▶ _AIM OF THE TASK_: Word for word, print each line of the listing below; pictures stay out.

▶ _SUPPLIED DATA_:
══════════
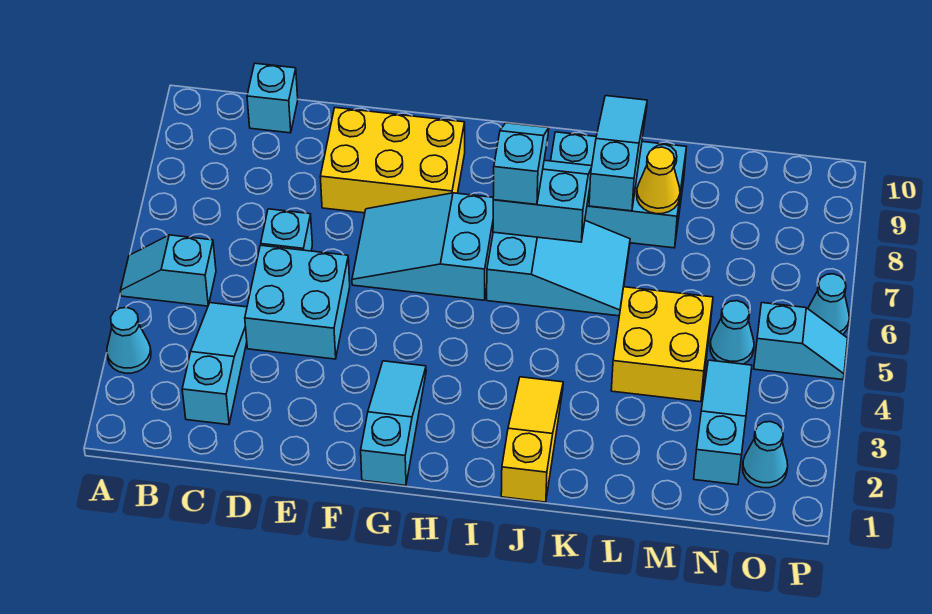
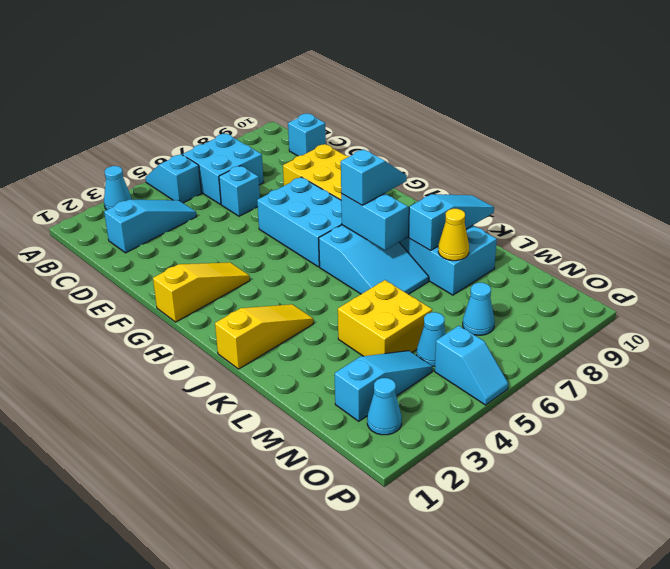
cyan brick D4:E5 level 1 -> cyan brick B6:C7 level 1
cyan slope F6:H7 level 1 top H -> cyan brick F6:H7 level 1
cyan slope G1:G3 level 1 top 1 -> yellow slope G1:G3 level 1 top 1
cyan cone P6 level 1 -> cyan cone N7 level 1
══════════
▶ _EXPECTED ANSWER_:
cyan brick D4:E5 level 1 -> cyan brick B6:C7 level 1
cyan slope F6:H7 level 1 top H -> cyan brick F6:H7 level 1
cyan slope G1:G3 level 1 top 1 -> yellow slope G1:G3 level 1 top 1
cyan cone P6 level 1 -> cyan cone N7 level 1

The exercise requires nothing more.